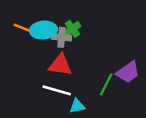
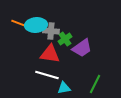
green cross: (72, 29) -> (65, 39), moved
purple trapezoid: (128, 72) -> (82, 48), moved
green line: (106, 84) -> (95, 84), moved

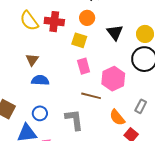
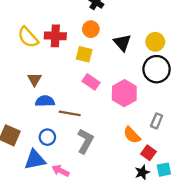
pink rectangle: (84, 66) -> (91, 82), turned -35
brown line: (91, 96) -> (70, 113), moved
gray L-shape: (74, 120) -> (85, 141), turned 40

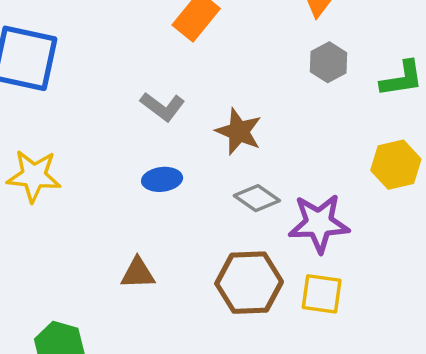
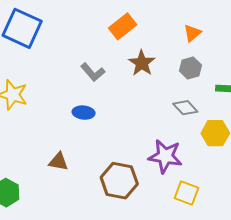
brown star: (239, 131) -> (142, 63), moved
gray diamond: (257, 198) -> (185, 108), moved
yellow square: (322, 294) -> (186, 193), moved

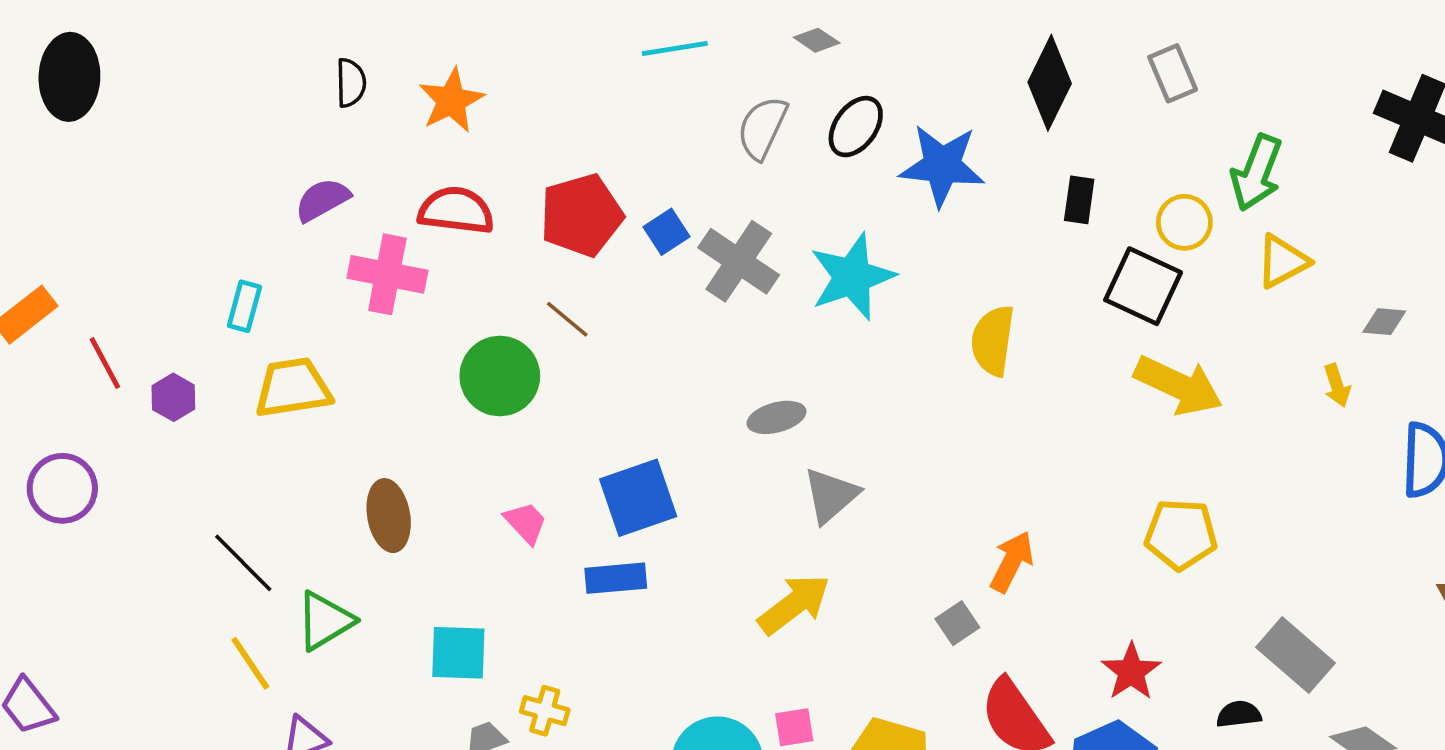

***

• WHAT THE TASK REQUIRES: Within the entries above, count each line holding the string "gray". Give only the result.

• FINISHED EXERCISE: 2